*PROBLEM DETAILS:* Count how many lines of the data include "MODE". The answer is that number and nothing else.

######

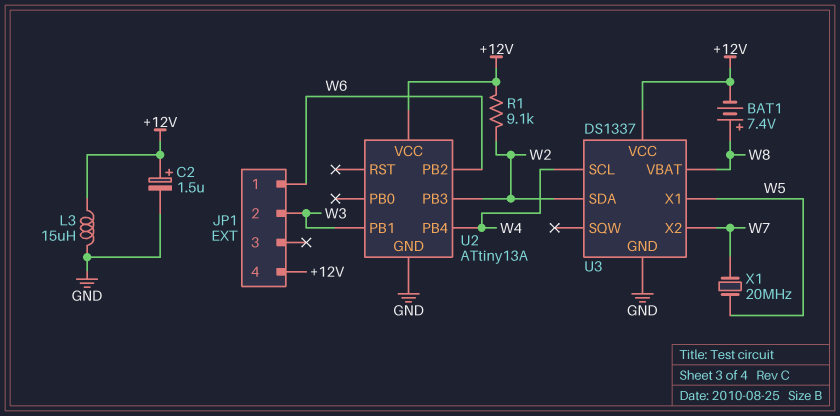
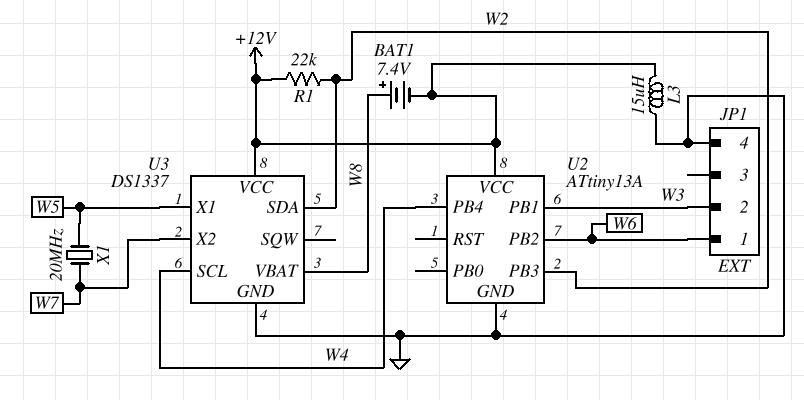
C2: 1.5uF (plus +12V, minus GND) -> none
JP1 pin 4: +12V -> GND
R1: 9.1k (+12V, W2) -> 22k (+12V, W2)

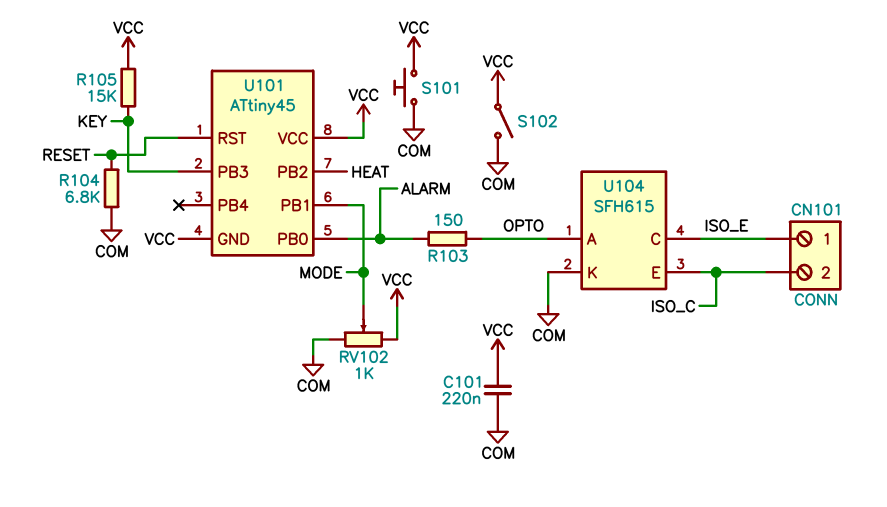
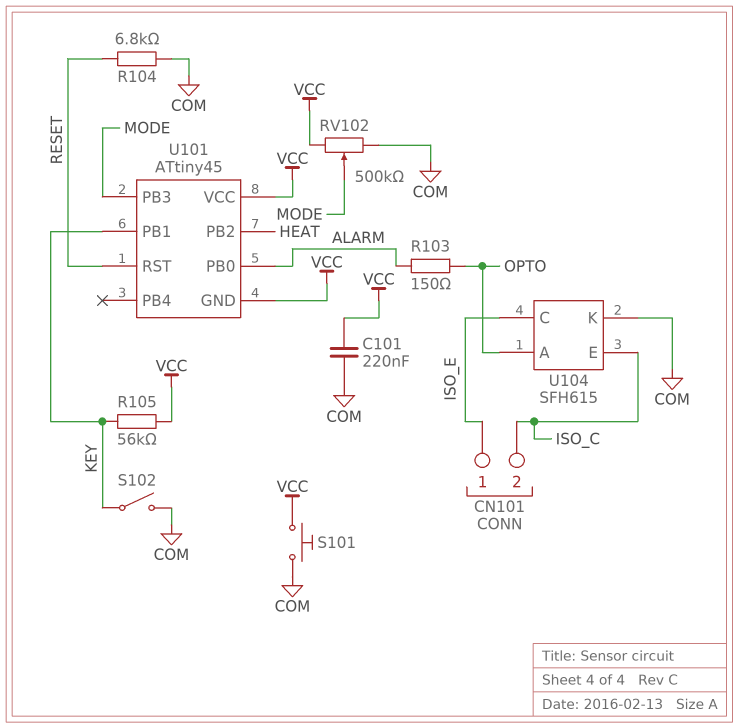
R105: 15k (KEY, VCC) -> 56k (KEY, VCC)
RV102: 1k (COM, VCC, wiper MODE) -> 500k (COM, VCC, wiper MODE)
S102: switch (COM, VCC) -> switch (COM, KEY)
U101 pin PB1: MODE -> KEY
U101 pin PB3: KEY -> MODE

######

*WRITTEN SOLUTION:* 3